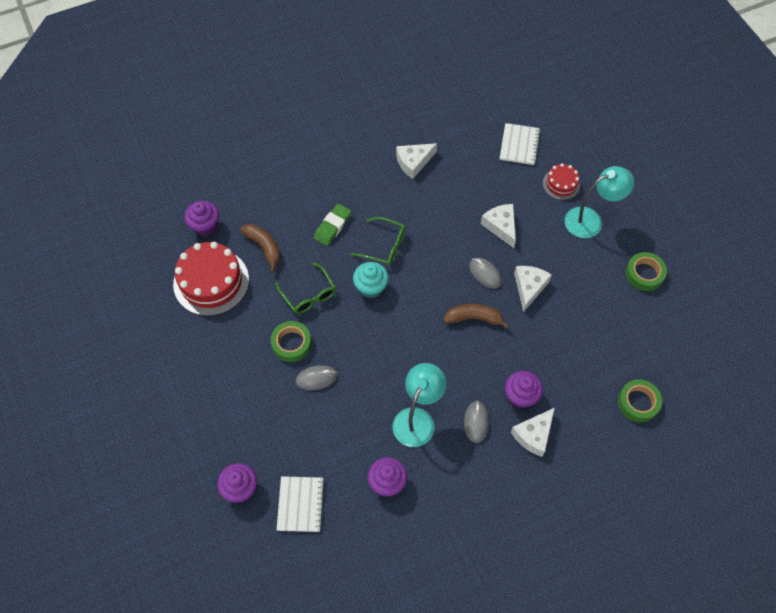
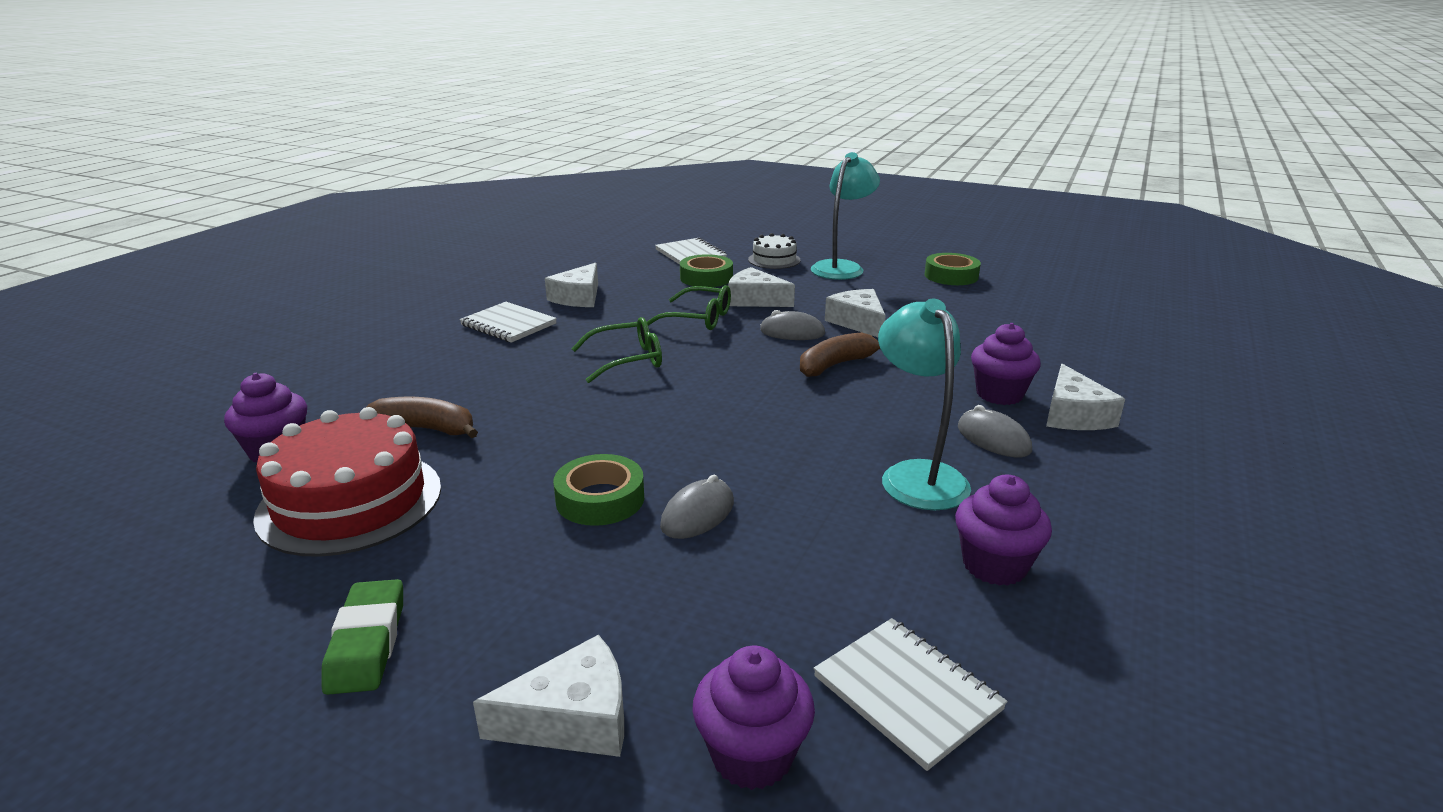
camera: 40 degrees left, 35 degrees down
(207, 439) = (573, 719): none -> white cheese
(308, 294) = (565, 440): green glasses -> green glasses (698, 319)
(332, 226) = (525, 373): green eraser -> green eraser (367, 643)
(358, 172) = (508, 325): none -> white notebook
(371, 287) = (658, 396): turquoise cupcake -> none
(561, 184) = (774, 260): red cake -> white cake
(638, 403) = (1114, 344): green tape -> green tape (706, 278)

--

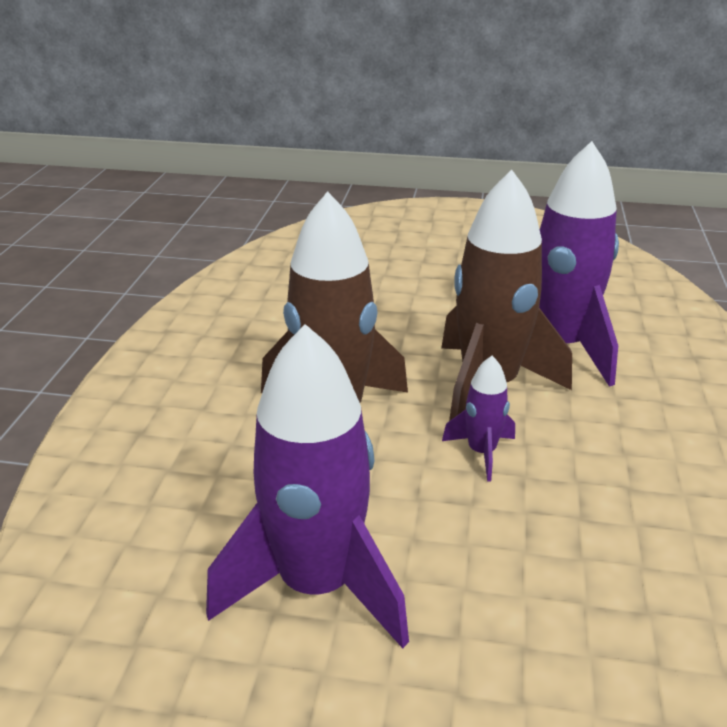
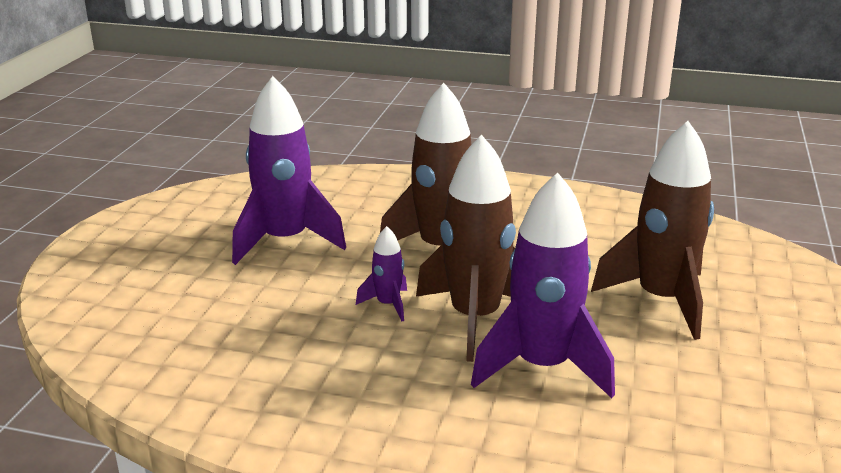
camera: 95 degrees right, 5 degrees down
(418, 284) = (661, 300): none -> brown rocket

» WORK ITEM
Above are some records; copy exactly the lines from the one with "camera: 40 degrees left, 35 degrees down" through the one with "(638, 403) = (1114, 344): green", both included, and no others.

» SOLUTION
camera: 40 degrees left, 35 degrees down
(207, 439) = (573, 719): none -> white cheese
(308, 294) = (565, 440): green glasses -> green glasses (698, 319)
(332, 226) = (525, 373): green eraser -> green eraser (367, 643)
(358, 172) = (508, 325): none -> white notebook
(371, 287) = (658, 396): turquoise cupcake -> none
(561, 184) = (774, 260): red cake -> white cake
(638, 403) = (1114, 344): green tape -> green tape (706, 278)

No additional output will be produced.